Input data:
********************

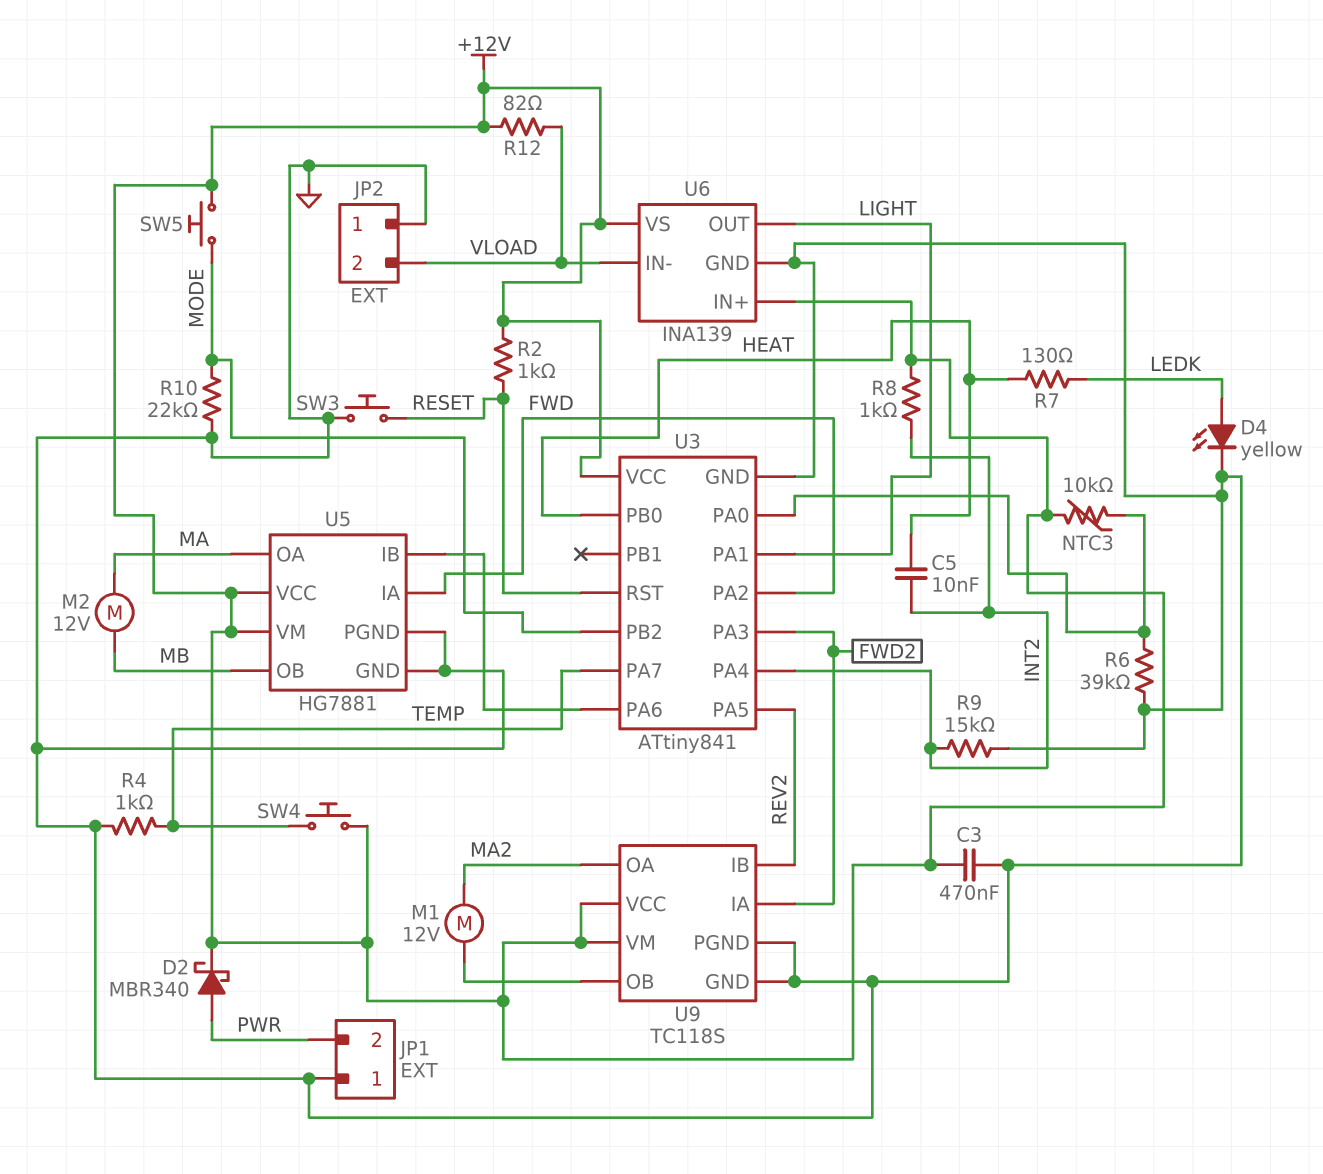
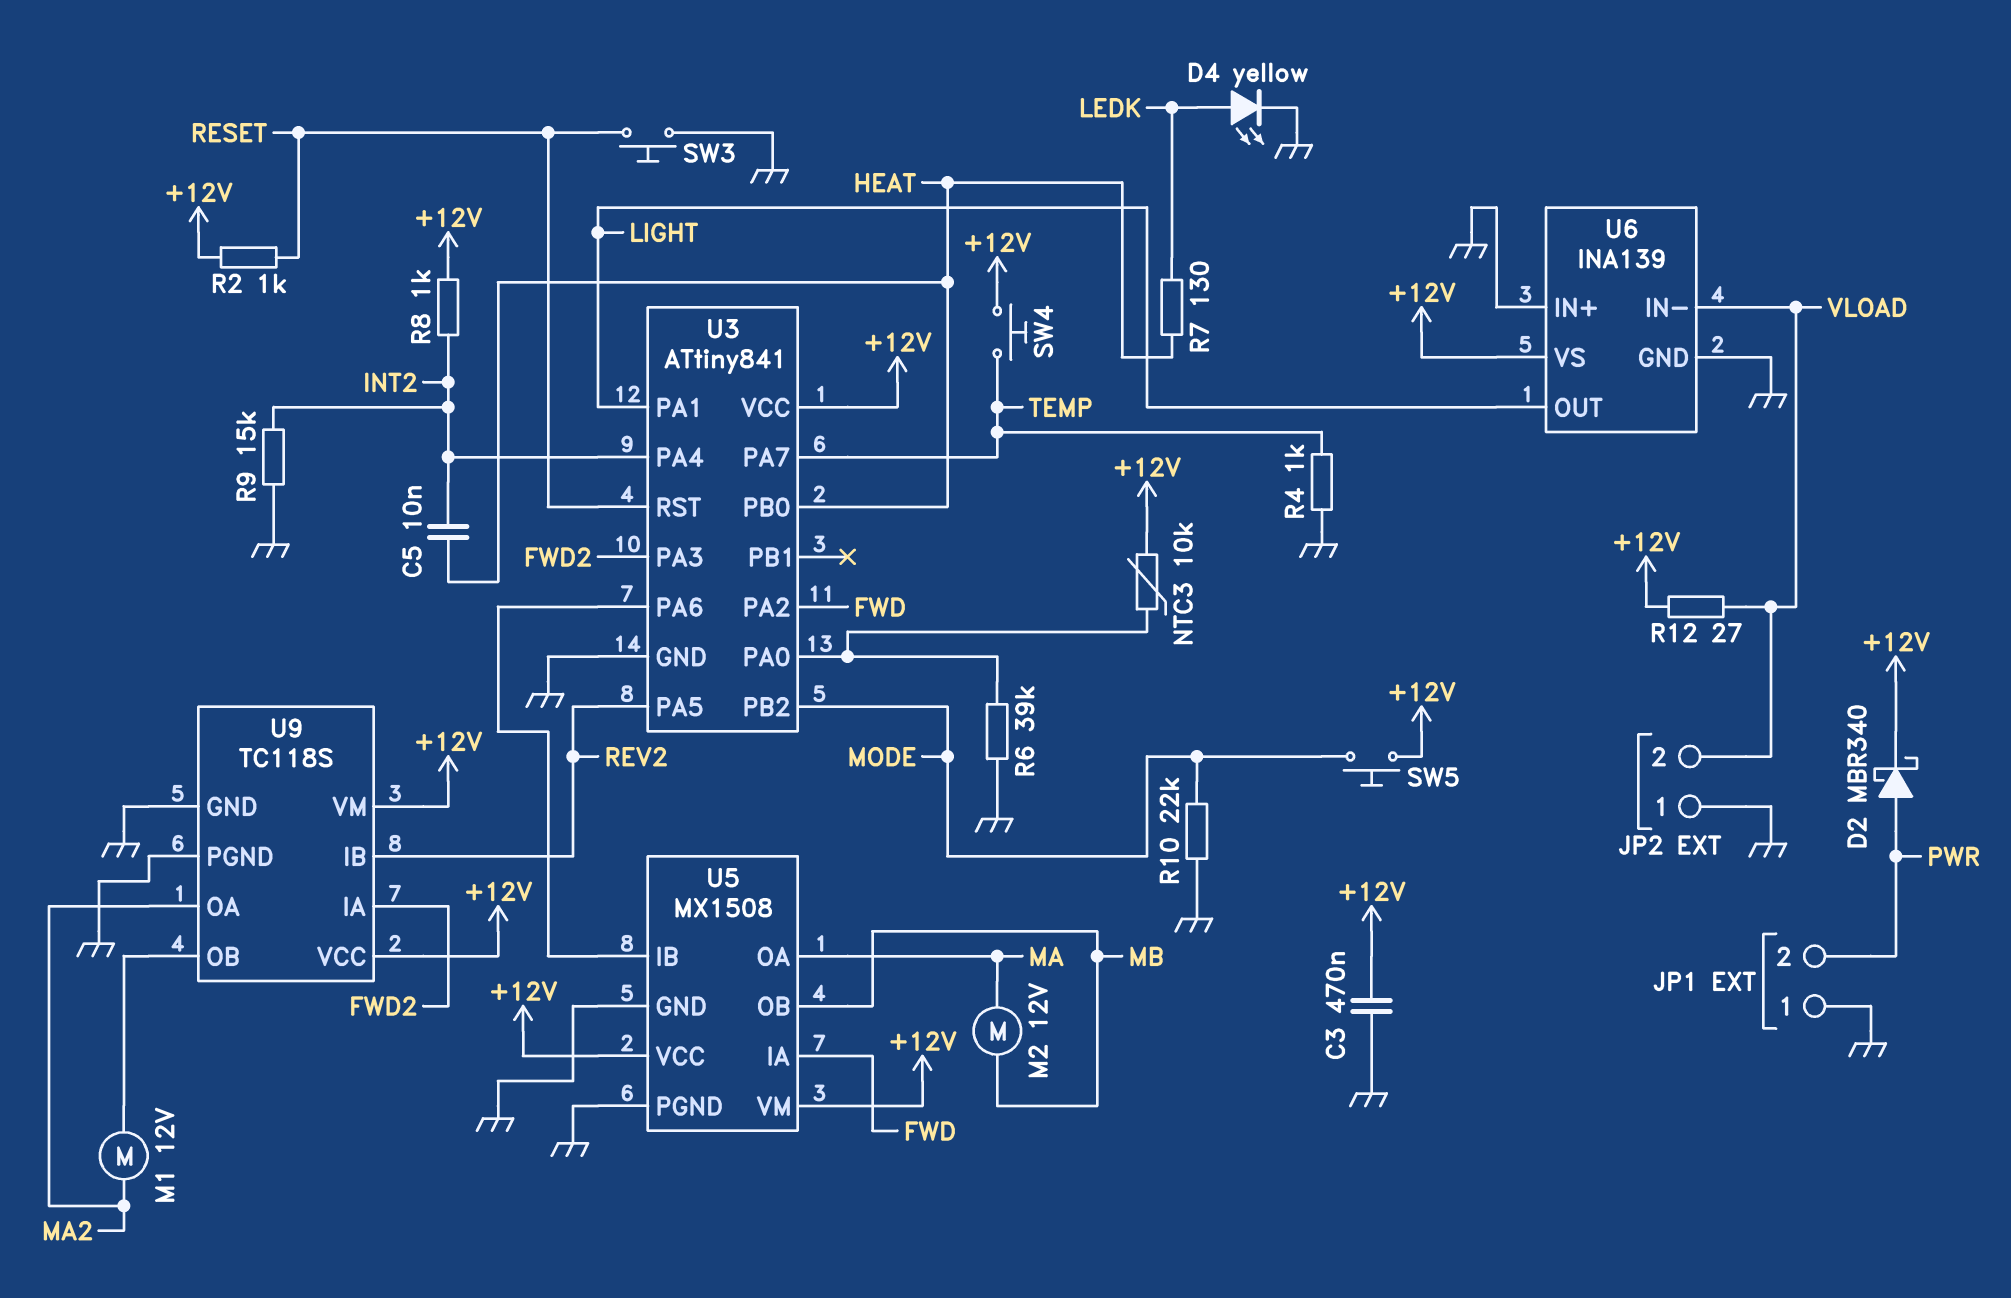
R12: 82 (+12V, VLOAD) -> 27 (+12V, VLOAD)
U5: HG7881 -> MX1508
U6 pin IN+: +12V -> GND

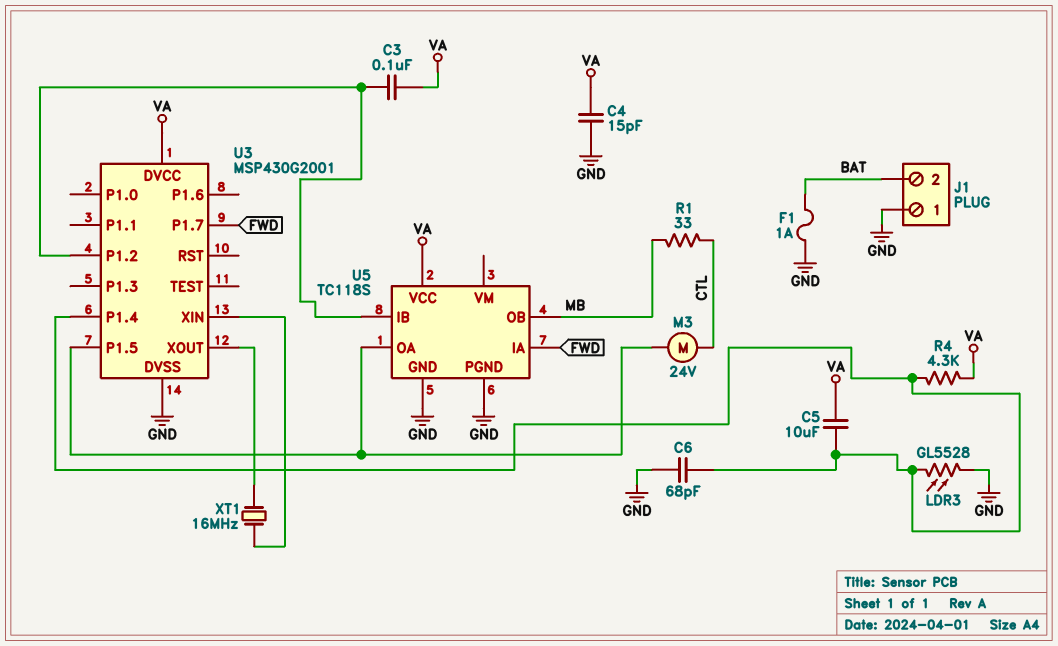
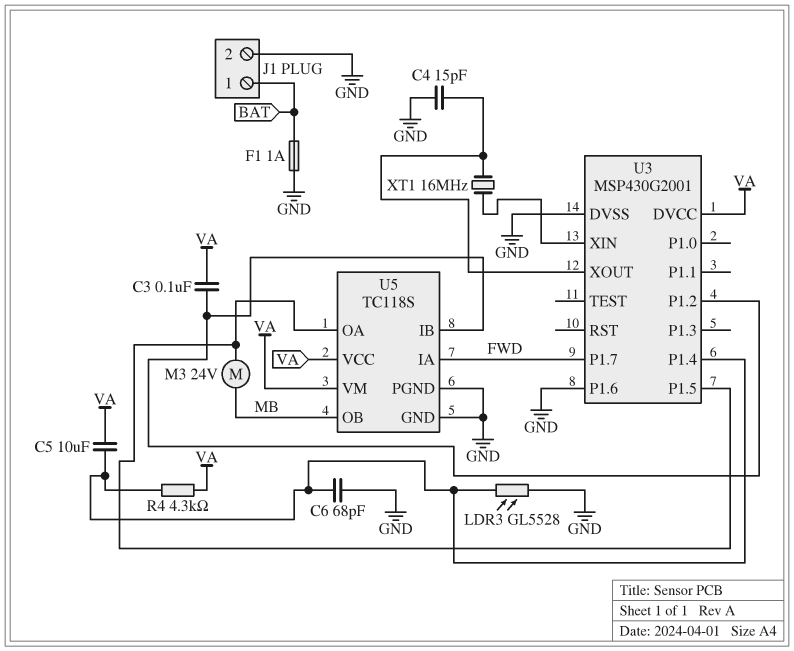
C4: 15pF (GND, VA) -> 15pF (GND, U3/XOUT)
J1 pin 1: GND -> BAT
J1 pin 2: BAT -> GND
M3: motor 24V (CTL, U3/P1.5) -> motor 24V (MB, U3/P1.5)
R1: 33 (CTL, MB) -> none
U3 pin P1.6: none -> GND
U5 pin VM: none -> VA

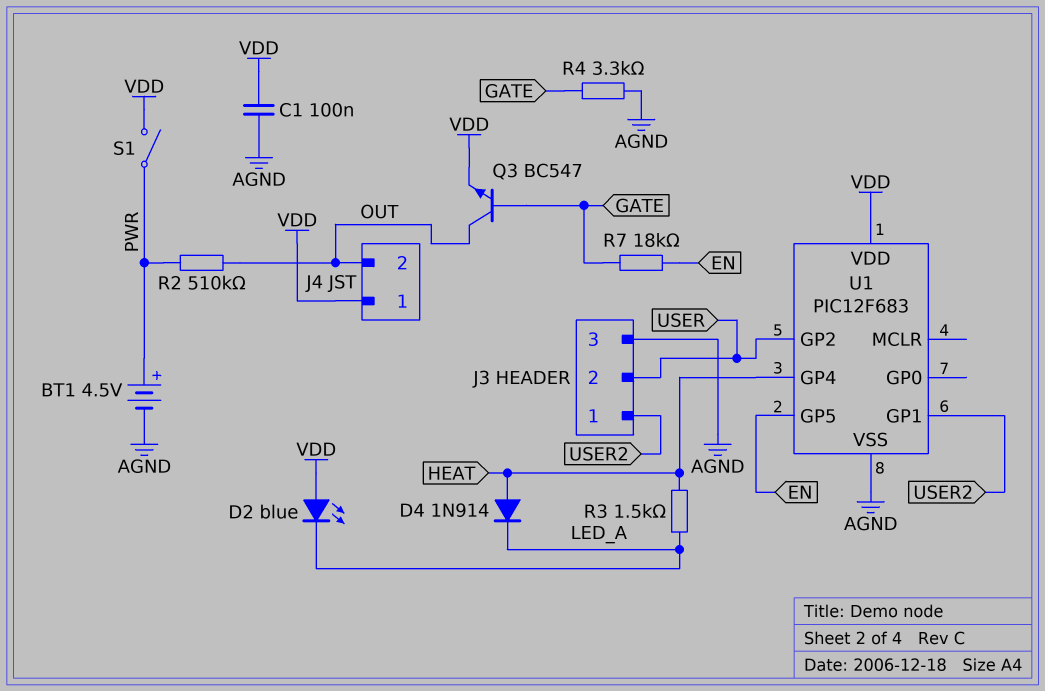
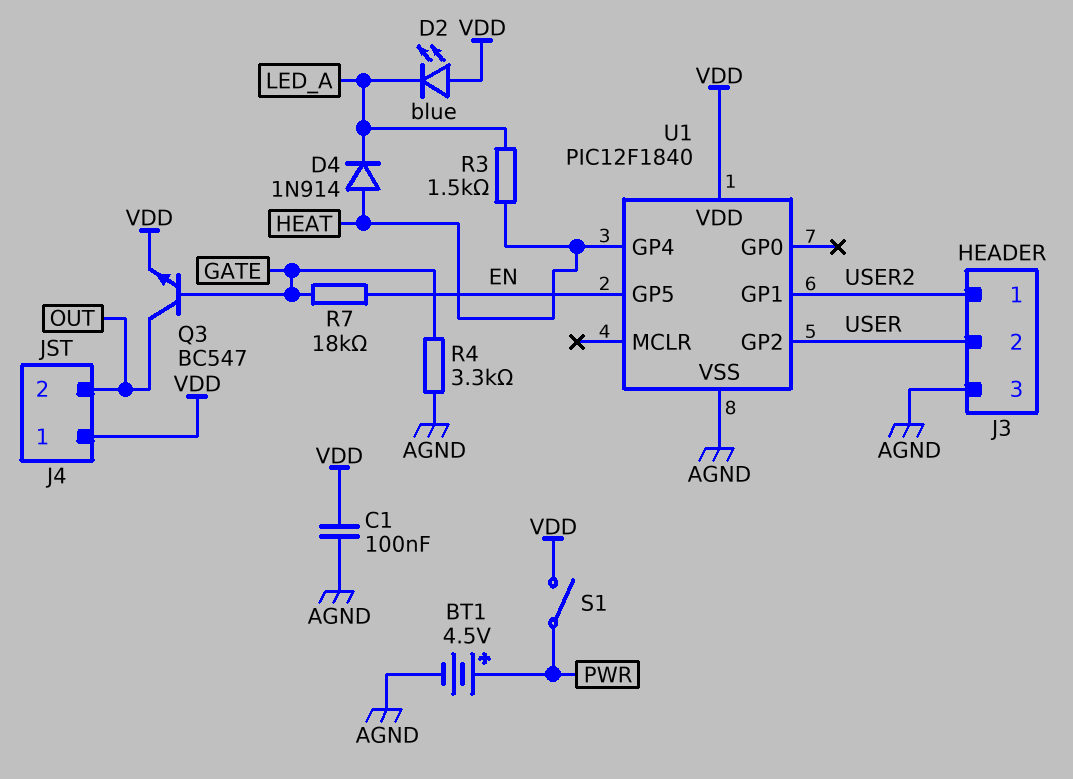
R2: 510k (OUT, PWR) -> none
U1: PIC12F683 -> PIC12F1840

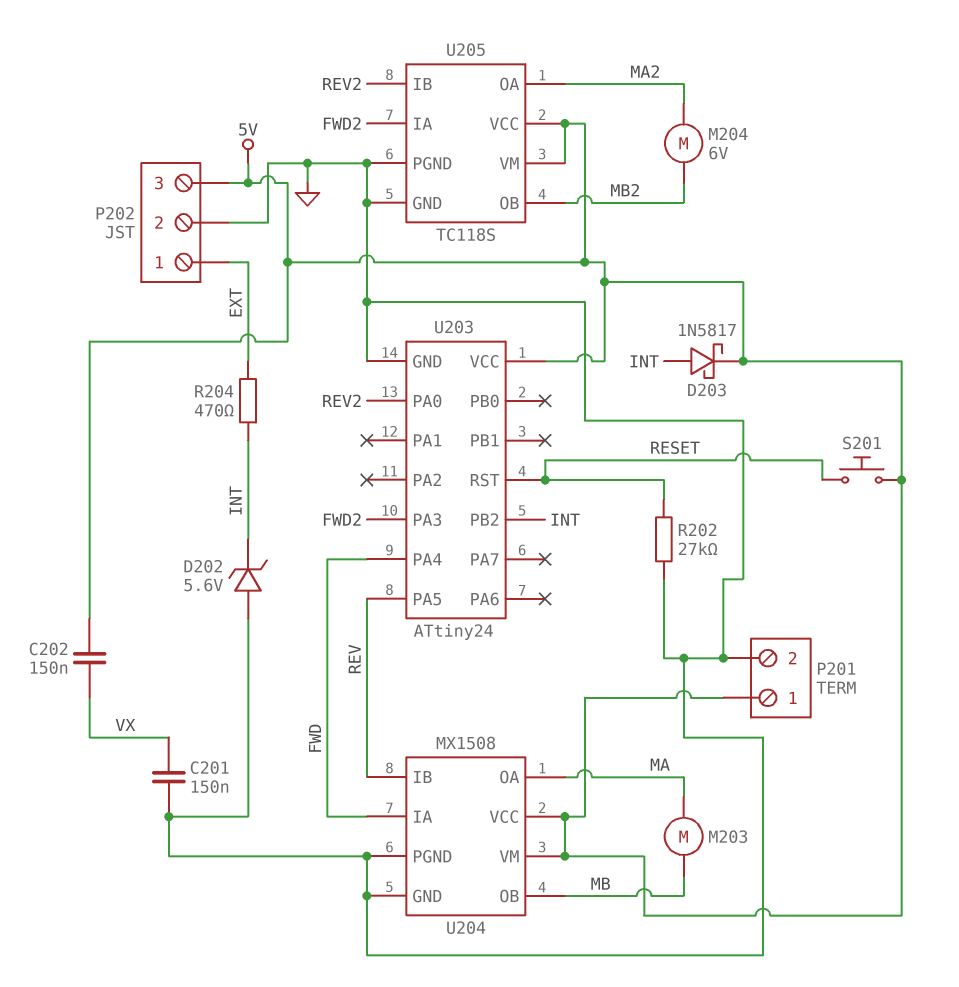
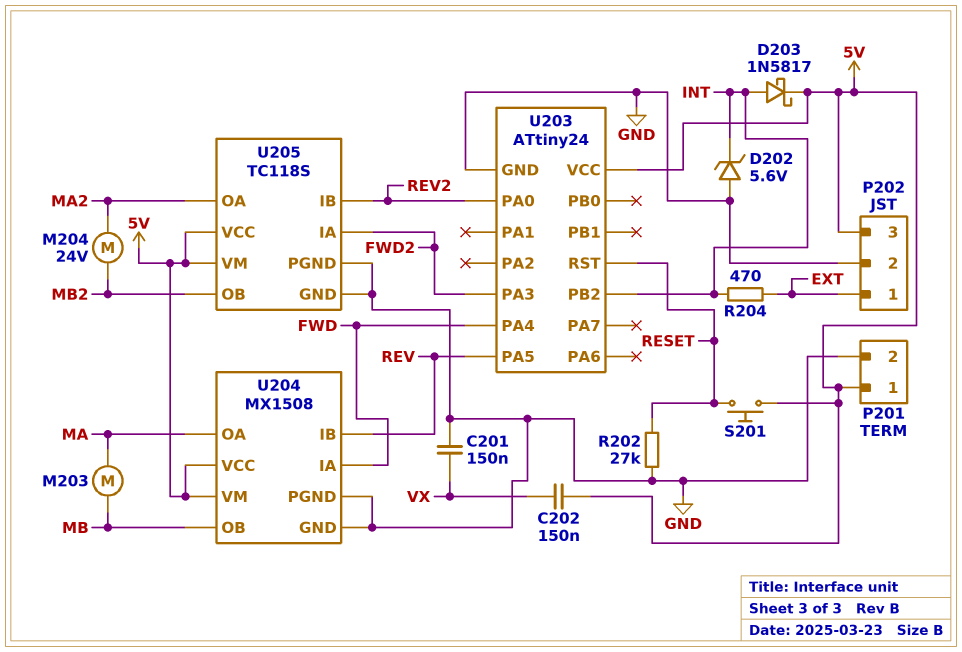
M204: motor 6V (MA2, MB2) -> motor 24V (MA2, MB2)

********************

Aim of the exercise:
Nothing but the lines from the line containing "U5 pin VM: none -> VA" through the end of the data, both ends included, is to be reproduced, exactly as written and without the pictures.

Output of the exercise:
U5 pin VM: none -> VA

R2: 510k (OUT, PWR) -> none
U1: PIC12F683 -> PIC12F1840

M204: motor 6V (MA2, MB2) -> motor 24V (MA2, MB2)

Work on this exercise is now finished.